▶ _Aim of the exercise_
Give a verbatim quotation of every record.

================================

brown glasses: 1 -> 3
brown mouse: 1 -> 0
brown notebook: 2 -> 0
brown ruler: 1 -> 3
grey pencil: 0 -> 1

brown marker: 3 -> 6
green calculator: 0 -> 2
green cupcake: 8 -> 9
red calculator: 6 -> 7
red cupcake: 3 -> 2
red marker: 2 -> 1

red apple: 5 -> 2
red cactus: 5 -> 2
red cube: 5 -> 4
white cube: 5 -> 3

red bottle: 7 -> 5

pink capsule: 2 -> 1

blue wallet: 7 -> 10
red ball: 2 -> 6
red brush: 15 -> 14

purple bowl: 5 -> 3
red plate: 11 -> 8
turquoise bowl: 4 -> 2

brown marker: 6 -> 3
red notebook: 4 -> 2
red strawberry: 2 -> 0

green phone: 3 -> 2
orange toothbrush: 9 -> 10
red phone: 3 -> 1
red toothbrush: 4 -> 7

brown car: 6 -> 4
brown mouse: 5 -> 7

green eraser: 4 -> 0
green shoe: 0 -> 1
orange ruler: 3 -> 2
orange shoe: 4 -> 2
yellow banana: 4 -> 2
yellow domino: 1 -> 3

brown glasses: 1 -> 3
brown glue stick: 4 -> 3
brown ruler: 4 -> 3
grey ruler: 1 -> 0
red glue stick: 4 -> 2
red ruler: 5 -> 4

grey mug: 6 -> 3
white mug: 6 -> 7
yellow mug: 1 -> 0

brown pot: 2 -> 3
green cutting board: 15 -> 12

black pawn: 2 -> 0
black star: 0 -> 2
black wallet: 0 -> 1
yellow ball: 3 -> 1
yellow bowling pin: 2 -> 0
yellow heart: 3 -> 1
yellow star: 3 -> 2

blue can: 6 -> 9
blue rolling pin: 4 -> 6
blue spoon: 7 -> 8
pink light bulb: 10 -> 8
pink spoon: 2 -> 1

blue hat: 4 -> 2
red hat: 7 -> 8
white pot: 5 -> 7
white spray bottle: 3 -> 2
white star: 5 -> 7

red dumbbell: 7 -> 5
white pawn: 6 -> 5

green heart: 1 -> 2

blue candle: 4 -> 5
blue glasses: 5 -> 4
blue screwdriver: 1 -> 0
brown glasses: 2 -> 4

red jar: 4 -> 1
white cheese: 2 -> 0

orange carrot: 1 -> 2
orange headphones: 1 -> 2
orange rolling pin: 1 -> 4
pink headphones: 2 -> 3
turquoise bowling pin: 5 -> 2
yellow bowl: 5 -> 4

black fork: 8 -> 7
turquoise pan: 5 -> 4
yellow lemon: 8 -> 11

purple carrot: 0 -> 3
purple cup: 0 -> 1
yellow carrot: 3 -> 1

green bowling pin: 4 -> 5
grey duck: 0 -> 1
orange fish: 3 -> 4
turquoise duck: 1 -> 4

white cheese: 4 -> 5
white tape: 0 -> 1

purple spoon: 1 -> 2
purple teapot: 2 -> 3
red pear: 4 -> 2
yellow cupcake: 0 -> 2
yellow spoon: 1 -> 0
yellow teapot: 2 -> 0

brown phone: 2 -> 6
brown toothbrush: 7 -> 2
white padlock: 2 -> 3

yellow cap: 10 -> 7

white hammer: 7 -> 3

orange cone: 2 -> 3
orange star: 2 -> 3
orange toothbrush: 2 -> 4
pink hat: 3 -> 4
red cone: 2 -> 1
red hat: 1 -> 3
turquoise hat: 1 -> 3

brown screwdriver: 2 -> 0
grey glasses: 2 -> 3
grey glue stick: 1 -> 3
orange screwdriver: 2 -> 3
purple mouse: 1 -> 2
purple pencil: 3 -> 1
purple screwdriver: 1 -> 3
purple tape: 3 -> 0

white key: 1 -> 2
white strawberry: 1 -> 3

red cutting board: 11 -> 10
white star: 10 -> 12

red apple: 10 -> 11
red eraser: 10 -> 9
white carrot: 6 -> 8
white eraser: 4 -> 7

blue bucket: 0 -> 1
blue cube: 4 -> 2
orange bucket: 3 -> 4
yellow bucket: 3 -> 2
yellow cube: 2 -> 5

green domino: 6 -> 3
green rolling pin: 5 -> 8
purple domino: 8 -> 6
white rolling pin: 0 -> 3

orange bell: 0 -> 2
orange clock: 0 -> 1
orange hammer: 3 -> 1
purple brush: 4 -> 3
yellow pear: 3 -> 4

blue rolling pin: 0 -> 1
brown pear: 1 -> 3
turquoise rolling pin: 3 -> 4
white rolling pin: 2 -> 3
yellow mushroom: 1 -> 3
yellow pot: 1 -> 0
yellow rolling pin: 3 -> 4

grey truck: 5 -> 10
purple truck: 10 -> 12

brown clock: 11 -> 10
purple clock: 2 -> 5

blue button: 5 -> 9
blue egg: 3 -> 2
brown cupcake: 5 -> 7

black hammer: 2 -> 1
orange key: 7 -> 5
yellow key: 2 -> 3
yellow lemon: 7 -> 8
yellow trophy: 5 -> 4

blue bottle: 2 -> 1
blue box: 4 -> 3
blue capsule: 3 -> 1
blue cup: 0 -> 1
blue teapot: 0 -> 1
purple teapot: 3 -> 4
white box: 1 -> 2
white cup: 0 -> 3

================================

▶ _Exercise answer_
brown glasses: 1 -> 3
brown mouse: 1 -> 0
brown notebook: 2 -> 0
brown ruler: 1 -> 3
grey pencil: 0 -> 1

brown marker: 3 -> 6
green calculator: 0 -> 2
green cupcake: 8 -> 9
red calculator: 6 -> 7
red cupcake: 3 -> 2
red marker: 2 -> 1

red apple: 5 -> 2
red cactus: 5 -> 2
red cube: 5 -> 4
white cube: 5 -> 3

red bottle: 7 -> 5

pink capsule: 2 -> 1

blue wallet: 7 -> 10
red ball: 2 -> 6
red brush: 15 -> 14

purple bowl: 5 -> 3
red plate: 11 -> 8
turquoise bowl: 4 -> 2

brown marker: 6 -> 3
red notebook: 4 -> 2
red strawberry: 2 -> 0

green phone: 3 -> 2
orange toothbrush: 9 -> 10
red phone: 3 -> 1
red toothbrush: 4 -> 7

brown car: 6 -> 4
brown mouse: 5 -> 7

green eraser: 4 -> 0
green shoe: 0 -> 1
orange ruler: 3 -> 2
orange shoe: 4 -> 2
yellow banana: 4 -> 2
yellow domino: 1 -> 3

brown glasses: 1 -> 3
brown glue stick: 4 -> 3
brown ruler: 4 -> 3
grey ruler: 1 -> 0
red glue stick: 4 -> 2
red ruler: 5 -> 4

grey mug: 6 -> 3
white mug: 6 -> 7
yellow mug: 1 -> 0

brown pot: 2 -> 3
green cutting board: 15 -> 12

black pawn: 2 -> 0
black star: 0 -> 2
black wallet: 0 -> 1
yellow ball: 3 -> 1
yellow bowling pin: 2 -> 0
yellow heart: 3 -> 1
yellow star: 3 -> 2

blue can: 6 -> 9
blue rolling pin: 4 -> 6
blue spoon: 7 -> 8
pink light bulb: 10 -> 8
pink spoon: 2 -> 1

blue hat: 4 -> 2
red hat: 7 -> 8
white pot: 5 -> 7
white spray bottle: 3 -> 2
white star: 5 -> 7

red dumbbell: 7 -> 5
white pawn: 6 -> 5

green heart: 1 -> 2

blue candle: 4 -> 5
blue glasses: 5 -> 4
blue screwdriver: 1 -> 0
brown glasses: 2 -> 4

red jar: 4 -> 1
white cheese: 2 -> 0

orange carrot: 1 -> 2
orange headphones: 1 -> 2
orange rolling pin: 1 -> 4
pink headphones: 2 -> 3
turquoise bowling pin: 5 -> 2
yellow bowl: 5 -> 4

black fork: 8 -> 7
turquoise pan: 5 -> 4
yellow lemon: 8 -> 11

purple carrot: 0 -> 3
purple cup: 0 -> 1
yellow carrot: 3 -> 1

green bowling pin: 4 -> 5
grey duck: 0 -> 1
orange fish: 3 -> 4
turquoise duck: 1 -> 4

white cheese: 4 -> 5
white tape: 0 -> 1

purple spoon: 1 -> 2
purple teapot: 2 -> 3
red pear: 4 -> 2
yellow cupcake: 0 -> 2
yellow spoon: 1 -> 0
yellow teapot: 2 -> 0

brown phone: 2 -> 6
brown toothbrush: 7 -> 2
white padlock: 2 -> 3

yellow cap: 10 -> 7

white hammer: 7 -> 3

orange cone: 2 -> 3
orange star: 2 -> 3
orange toothbrush: 2 -> 4
pink hat: 3 -> 4
red cone: 2 -> 1
red hat: 1 -> 3
turquoise hat: 1 -> 3

brown screwdriver: 2 -> 0
grey glasses: 2 -> 3
grey glue stick: 1 -> 3
orange screwdriver: 2 -> 3
purple mouse: 1 -> 2
purple pencil: 3 -> 1
purple screwdriver: 1 -> 3
purple tape: 3 -> 0

white key: 1 -> 2
white strawberry: 1 -> 3

red cutting board: 11 -> 10
white star: 10 -> 12

red apple: 10 -> 11
red eraser: 10 -> 9
white carrot: 6 -> 8
white eraser: 4 -> 7

blue bucket: 0 -> 1
blue cube: 4 -> 2
orange bucket: 3 -> 4
yellow bucket: 3 -> 2
yellow cube: 2 -> 5

green domino: 6 -> 3
green rolling pin: 5 -> 8
purple domino: 8 -> 6
white rolling pin: 0 -> 3

orange bell: 0 -> 2
orange clock: 0 -> 1
orange hammer: 3 -> 1
purple brush: 4 -> 3
yellow pear: 3 -> 4

blue rolling pin: 0 -> 1
brown pear: 1 -> 3
turquoise rolling pin: 3 -> 4
white rolling pin: 2 -> 3
yellow mushroom: 1 -> 3
yellow pot: 1 -> 0
yellow rolling pin: 3 -> 4

grey truck: 5 -> 10
purple truck: 10 -> 12

brown clock: 11 -> 10
purple clock: 2 -> 5

blue button: 5 -> 9
blue egg: 3 -> 2
brown cupcake: 5 -> 7

black hammer: 2 -> 1
orange key: 7 -> 5
yellow key: 2 -> 3
yellow lemon: 7 -> 8
yellow trophy: 5 -> 4

blue bottle: 2 -> 1
blue box: 4 -> 3
blue capsule: 3 -> 1
blue cup: 0 -> 1
blue teapot: 0 -> 1
purple teapot: 3 -> 4
white box: 1 -> 2
white cup: 0 -> 3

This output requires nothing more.